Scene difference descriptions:
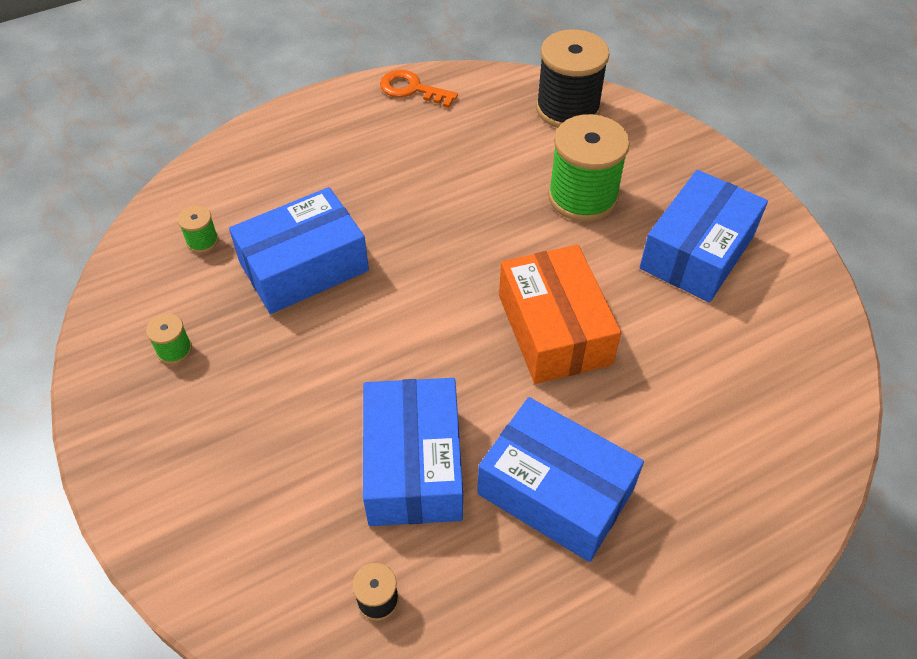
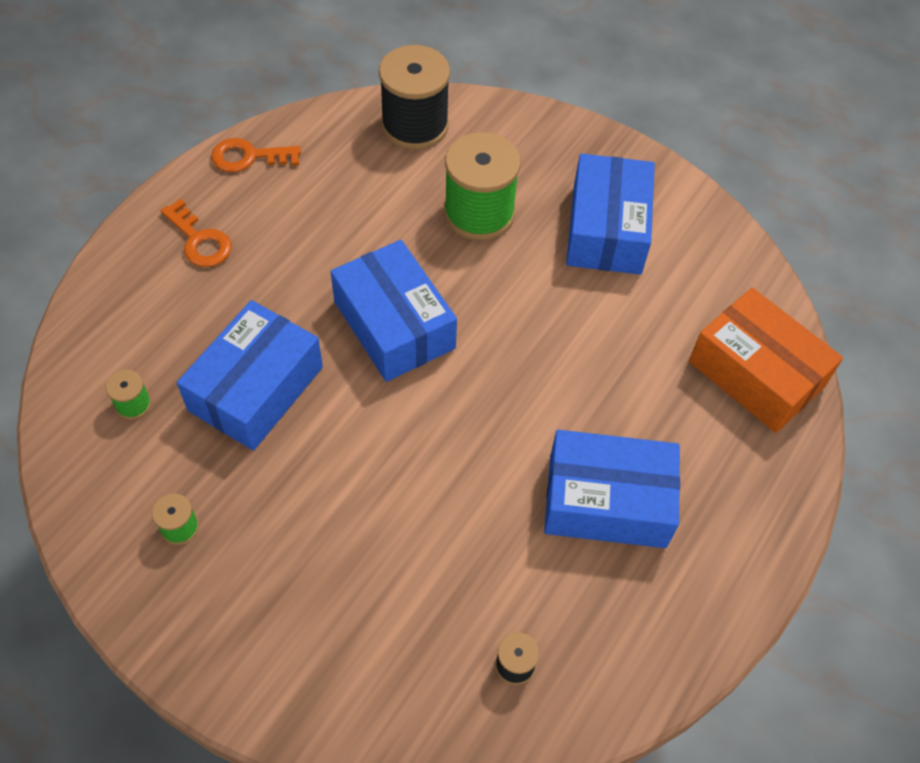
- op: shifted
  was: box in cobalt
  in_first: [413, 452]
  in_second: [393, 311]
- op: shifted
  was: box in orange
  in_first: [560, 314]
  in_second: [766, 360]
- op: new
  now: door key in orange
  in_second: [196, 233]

» What needs to be done
Leaving aside the images, write out the entries above word for word.

» Exercise solution
- op: shifted
  was: box in cobalt
  in_first: [413, 452]
  in_second: [393, 311]
- op: shifted
  was: box in orange
  in_first: [560, 314]
  in_second: [766, 360]
- op: new
  now: door key in orange
  in_second: [196, 233]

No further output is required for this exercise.